**INSTRUCTIONS FOR THE TASK:** Would you return the lines that run from the start of the data below to the line with "U1 pin VBAT: GND -> N_6", both included, exactly as written and without pictures?

**DATA EXCERPTS:**
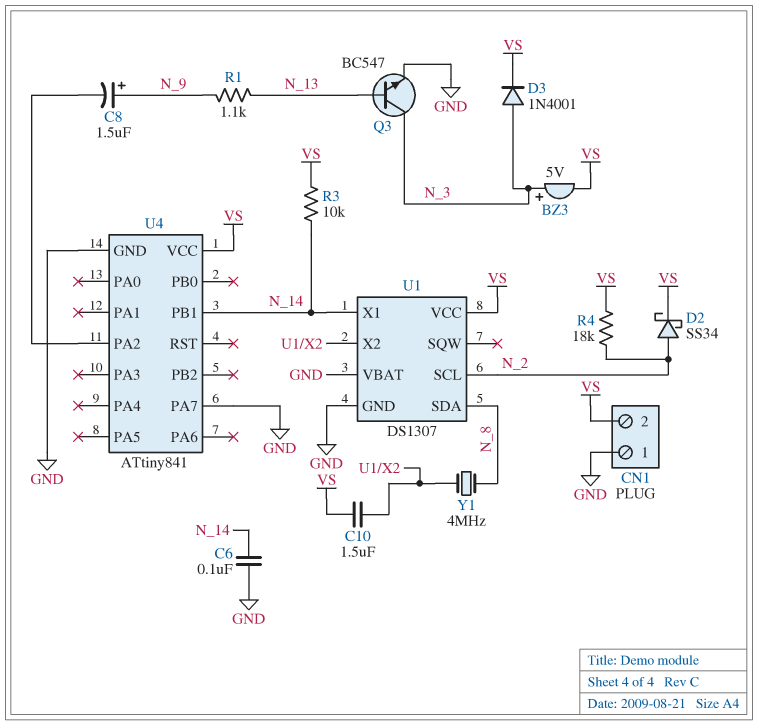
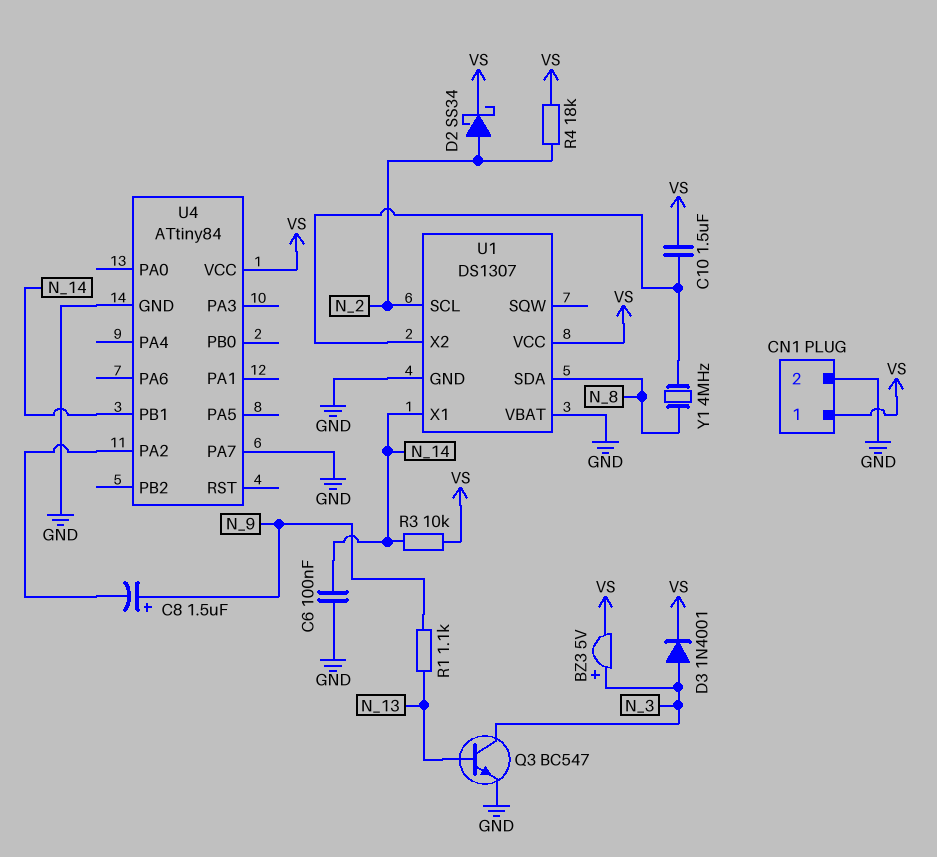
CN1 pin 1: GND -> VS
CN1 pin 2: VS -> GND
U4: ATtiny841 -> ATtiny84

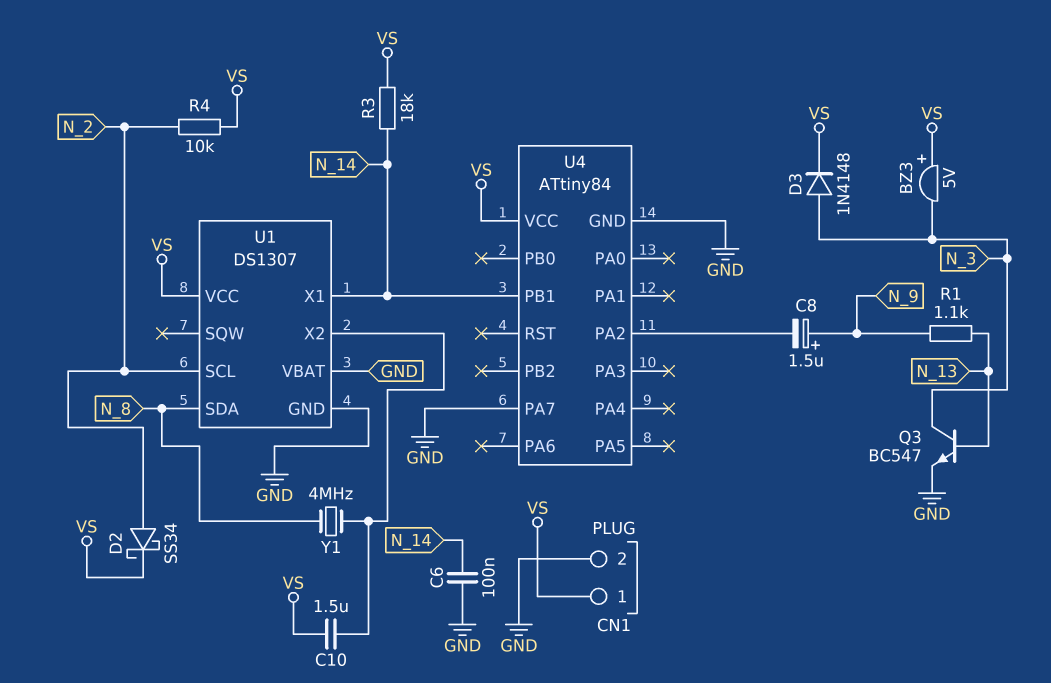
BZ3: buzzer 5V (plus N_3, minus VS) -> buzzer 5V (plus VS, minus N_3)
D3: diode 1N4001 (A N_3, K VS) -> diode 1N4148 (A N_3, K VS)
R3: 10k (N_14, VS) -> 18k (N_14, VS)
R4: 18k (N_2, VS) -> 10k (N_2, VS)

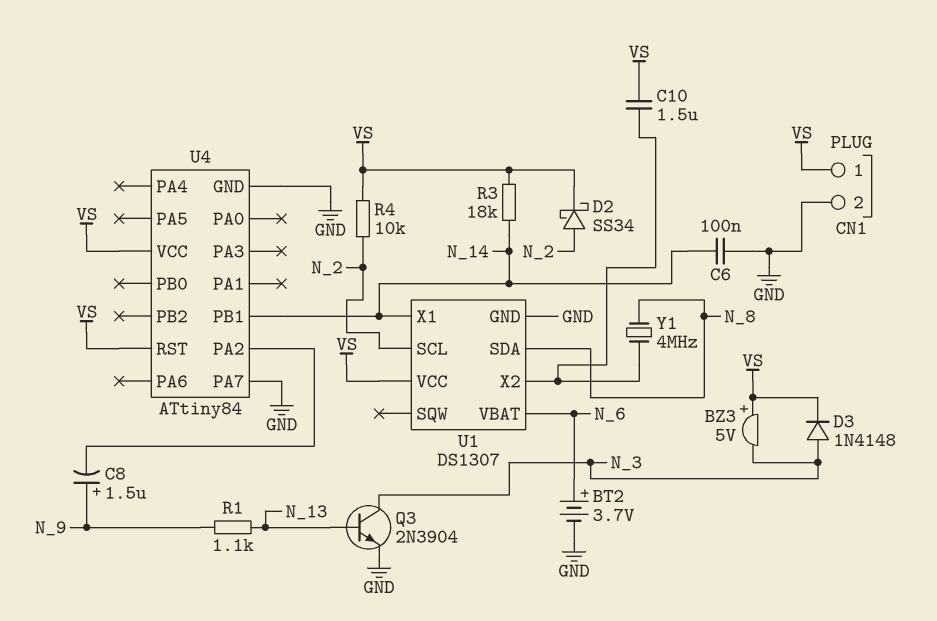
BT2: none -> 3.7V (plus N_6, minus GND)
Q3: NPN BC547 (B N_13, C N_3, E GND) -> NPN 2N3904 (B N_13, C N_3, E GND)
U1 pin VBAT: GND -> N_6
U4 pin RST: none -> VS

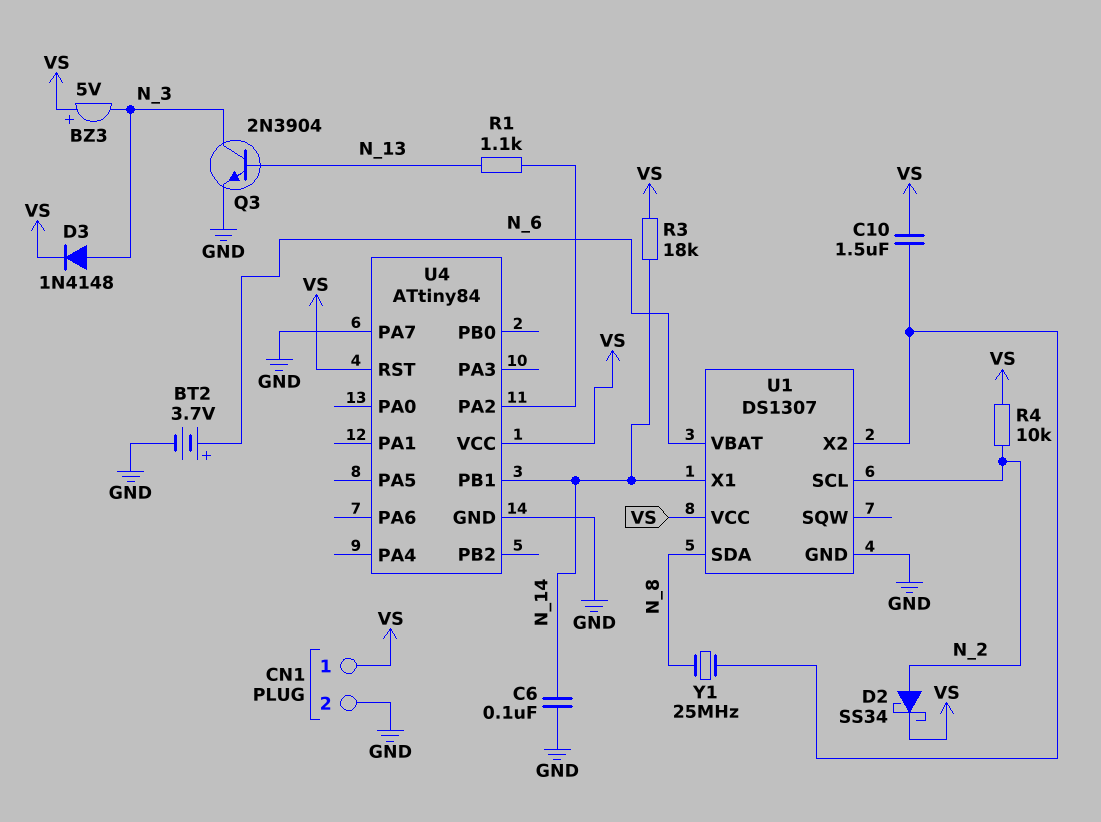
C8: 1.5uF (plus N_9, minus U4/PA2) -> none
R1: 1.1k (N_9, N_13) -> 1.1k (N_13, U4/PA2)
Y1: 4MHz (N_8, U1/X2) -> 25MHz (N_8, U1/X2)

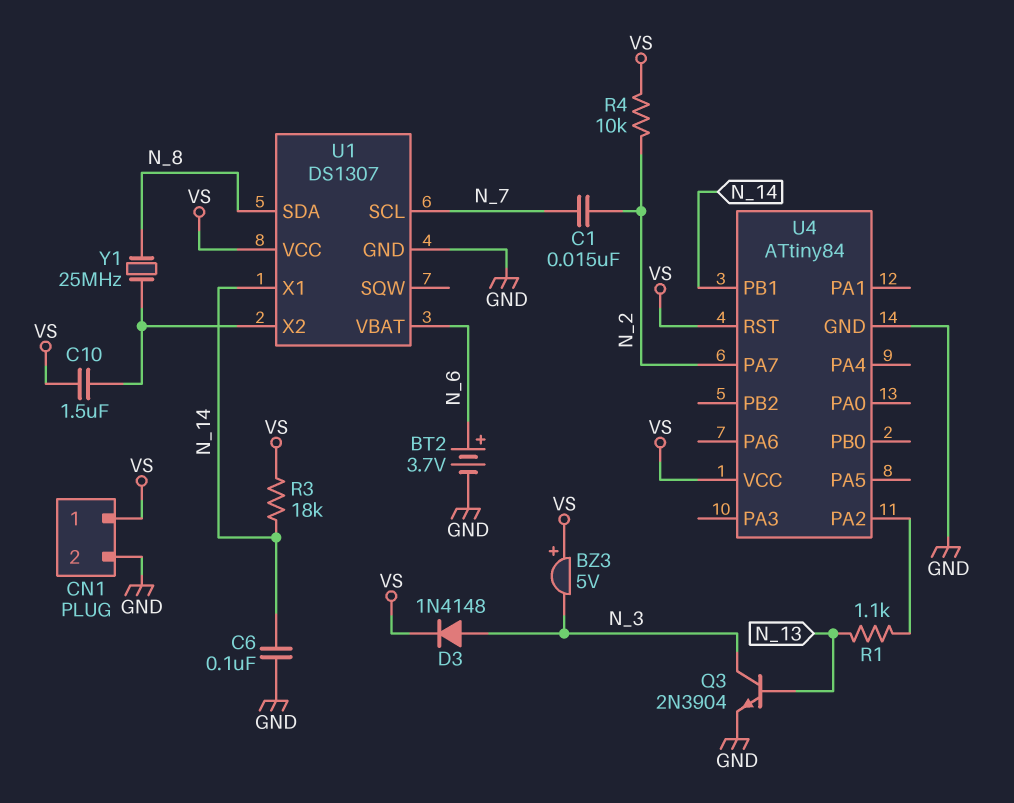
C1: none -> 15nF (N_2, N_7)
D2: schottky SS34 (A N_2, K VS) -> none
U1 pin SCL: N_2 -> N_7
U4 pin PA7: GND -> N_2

**SOLUTION TO THIS TASK:**
CN1 pin 1: GND -> VS
CN1 pin 2: VS -> GND
U4: ATtiny841 -> ATtiny84

BZ3: buzzer 5V (plus N_3, minus VS) -> buzzer 5V (plus VS, minus N_3)
D3: diode 1N4001 (A N_3, K VS) -> diode 1N4148 (A N_3, K VS)
R3: 10k (N_14, VS) -> 18k (N_14, VS)
R4: 18k (N_2, VS) -> 10k (N_2, VS)

BT2: none -> 3.7V (plus N_6, minus GND)
Q3: NPN BC547 (B N_13, C N_3, E GND) -> NPN 2N3904 (B N_13, C N_3, E GND)
U1 pin VBAT: GND -> N_6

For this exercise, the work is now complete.